Dataset items
★ ★ ★ ★ ★ ★ ★
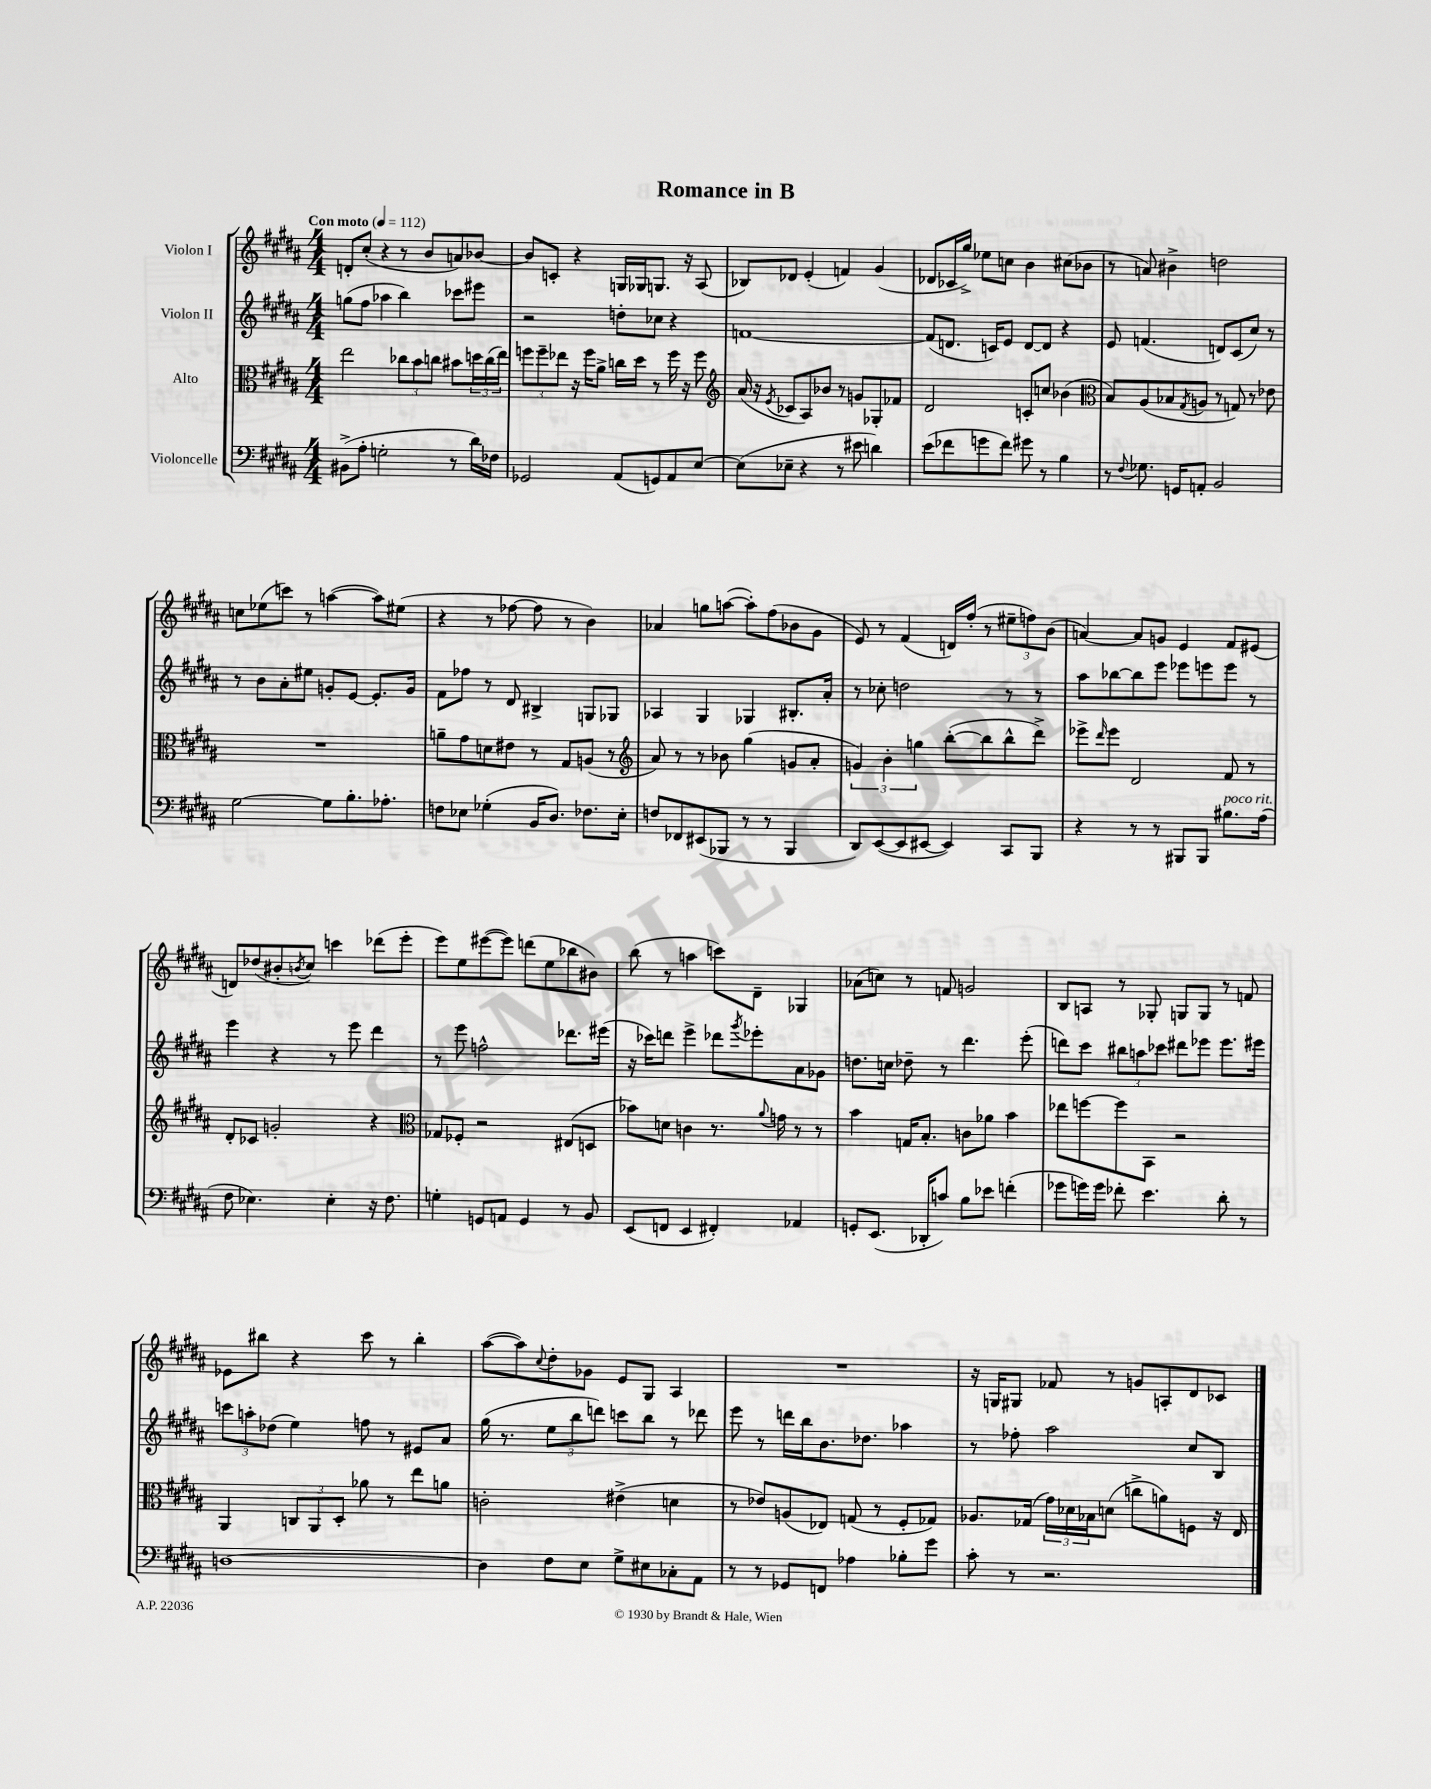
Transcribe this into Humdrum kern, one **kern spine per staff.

**kern	**kern	**kern	**kern
*staff4	*staff3	*staff2	*staff1
*clefF4	*clefC3	*clefG2	*clefG2
*k[f#c#g#d#a#]	*k[f#c#g#d#a#]	*k[f#c#g#d#a#]	*k[f#c#g#d#a#]
*M4/4	*M4/4	*M4/4	*M4/4
*MM112	*MM112	*MM112	*MM112
(8BB#^	2ee	(8gg	8d'
8A#'	.	8ff#	(8cc#'
2G'	.	4aa-	4r
.	12cc-	4bb)	8r
.	12b	.	.
.	.	.	8b
.	12cc	.	.
8r	8b#	8ccc-	8a)
16d#)	24dd	8eee#	[8b-
.	(24cc	.	.
16F-	.	.	.
.	24ee)	.	.
=	=	=	=
2GG-	12ff	2r	8b-]
.	12ff~	.	.
.	.	.	8c'
.	12ee-	.	.
.	16r	.	4r
.	16ff	.	.
.	8a#^	.	.
(8AA#	16cc	8dd'	16G
.	16dd#	.	16G-
8GG)	8r	8cc-	8.G
8AA#	16ff	4r	.
.	16r	.	16r
[8E	8ff	.	(8A#
=	=	=	=
*	*clefG2	*	*
(8E]	(16a#	[1f	8B-)
.	16r	.	.
.	8qe	.	.
8E-~	8c-	.	8d-
4r	8A#)	.	(4e'
.	8b-	.	.
8r	8r	.	4f)
8e#	8g	.	.
4d)	8G-'	.	(4g#
.	8f-	.	.
=	=	=	=
(8e	2d#	(8f]	8d-
8f-	.	8.d	16c-
.	.	.	16gg#^)
8g	.	.	8ee-
.	.	16c)	.
8f-)	.	8e	8cc
8g#	8c'	[8d	4b
8r	8cc	8d]	.
4B	(4b-	4r	(8cc#
.	.	.	8b-
=	=	=	=
*	*clefC3	*	*
8r	8B)	8e	8r
8qqF#	.	.	.
8.G-	(8A#	(4.f	8a)
.	8B-	.	4b#^
16GG	.	.	.
.	8qG#	.	.
8AA'	8A	.	.
2BB	8r	8d)	2dd
.	8G)	(8c#	.
.	8r	8cc#)	.
.	8e-	8r	.
=	=	=	=
[2G#	1r	8r	8cc
.	.	8b	(8ee-
.	.	8a#'	8ccc)
.	.	8ee#	8r
8G#]	.	8g'	([4aa
8.B'	.	[8e	.
.	.	8.e']	8aa])
8.A-'	.	.	.
.	.	.	(8ee#
.	.	16g	.
=	=	=	=
8F	8a~	8f#	4r
8E-	8g#	8ff-	.
(4G-'	8d	8r	8r
.	8e#	8d#	[8ff-
16BB	8r	4B#^	8ff-]
8.D#)	.	.	.
.	8G#	.	8r
8.F-	(8A	8G	4b)
.	8r	8G-	.
16E-'	.	.	.
=	=	=	=
*	*clefG2	*	*
8F	8a#)	4A-	4a-
8FF-	8r	.	.
(8EE#	8r	4G#	8gg
8BBB-	8b-	.	([8aa
8r	(4gg#	4G-	8aa'])
8r	.	.	(8ff#
4BBB-	8g	8.B#'	8b-
.	8a#'	.	8g#
.	.	16a#'	.
=	=	=	=
8DD#)	6g)	8r	8e)
([8EE	.	8cc-'	8r
.	6b'	.	.
8EE]	.	2dd	(4f#
.	6gg	.	.
[8EE#	.	.	.
4EE#])	([8bb'	.	16d)
.	.	.	(16ff#'
.	8bb]	.	8r
8CC#	8bb^^	8r	12ee#~
.	.	.	12ff)
8BBB	8ddd#^)	8r	.
.	.	.	(12b
=	=	=	=
4r	8eee-^	8aa#	[4a)
.	16qqddd#	.	.
.	8eee-	[8bb-	.
8r	2d#	8bb-]	8a]
8r	.	8eee	8g
8BBB#	.	8eee-	4e
8BBB#	.	8eee	.
8.B#	8f#	8eee	8f#
.	8r	8r	(8e#
(16A#	.	.	.
=	=	=	=
8F#	8d#'	4eee	8d)
4.E-)	8c-	.	(8dd-
.	2g'	4r	8b#'
.	.	.	8qb
.	.	.	8cc#)
4E-'	.	8r	4ccc
.	.	8eee	.
16r	4r	4ddd#	(8ddd-
8.F#	.	.	.
.	.	.	8eee'
=	=	=	=
*	*clefC3	*	*
4G'	8G-	8r	8eee)
.	8F-'	8eee	8ee
8GG	2r	2ff^^	([8eee#
8AA	.	.	8eee#])
4GG	.	.	(8ddd
.	.	.	8ee
8r	(8E#	8.ddd-	8bb-
8BB	8D	.	8b#)
.	.	(16eee#	.
=	=	=	=
(8EE	8b-)	16r	(8bb
.	.	16ccc-)	.
8FF	8d	8ddd	8r
4EE	4c	4eee^	4aa
4FF#')	8.r	8ddd-	8ccc)
.	.	8qggg#	.
.	.	8eee-'	8d#~
.	8qqa#	.	.
.	16g	.	.
4AA-	8r	8a#	4G-
.	8r	8g-	.
=	=	=	=
8GG'	4b	8.dd	(8a-
(8.EE	.	.	8cc)
.	.	16cc	.
.	16G	8dd-~	8r
16DD-'	8.B'	.	.
8c)	.	8r	8f
8B	8c	4.ddd#	2g
8e-	8a-	.	.
(4f'	4b	.	.
.	.	(8eee'	.
=	=	=	=
8g-	8ee-	8ddd)	8B
16g)	[8ff	8ccc#	8A
16g	.	.	.
8f-'	8ff]	12bb#	8r
.	.	12aa	.
4.e	8BB	.	8G-'
.	.	12ccc-	.
.	2r	8ddd#	8G
.	.	8eee-	8G
8d#'	.	8.eee-	8r
8r	.	.	8f
.	.	16eee#	.
=	=	=	=
[1D	4AA#	12ccc	8e-
.	.	12aa'	.
.	.	.	8bb#
.	.	(12dd-	.
.	12C	4ee)	4r
.	12AA#	.	.
.	12D#'	.	.
.	8a-	8ff	8ccc#
.	8r	8r	8r
.	8ee	8e#	4bb#'
.	8a	8a#	.
=	=	=	=
4D]	2c'	(16gg#	([8aa#
.	.	8.r	.
.	.	.	8aa#])
.	.	.	8qqcc#
8F#	.	12ee	8dd#'
.	.	12bb	.
8E	.	.	8g-
.	.	12ddd)	.
8G#^	(4e#^	8ccc	8e
8E#	.	8bb	8G#
8C-'	4d	8r	4A#
8AA#	.	8ddd-	.
=	=	=	=
8r	8r	8eee	1r
8r	8e-)	8r	.
8GG-	(8A	16ddd	.
.	.	16bb	.
8FF	8E-)	8.b	.
4A-	(8G	.	.
.	.	8.dd-	.
.	8r	.	.
8B-'	8F#'	4aa-	.
8g#	8G-)	.	.
=	=	=	=
8c#'	8.A-	8r	16r
.	.	.	16G
8r	.	8ff-'	8G#
.	(16G-	.	.
2.r	24g#)	2aa#	8f-
.	24d-	.	.
.	24B-	.	.
.	(8d	.	8r
.	8cc^	.	8g
.	8a)	.	8A'
.	8F	8cc#	8d#
.	16r	8B	8c-
.	16E	.	.
==	==	==	==
*-	*-	*-	*-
★ ★ ★ ★ ★ ★ ★
* GIVEN EXERCISE
List each line in the rows that contains the string "kern".

* RESPONSE TO THE EXERCISE
Transcribe this into Humdrum kern, one **kern spine per staff.
**kern	**kern	**kern	**kern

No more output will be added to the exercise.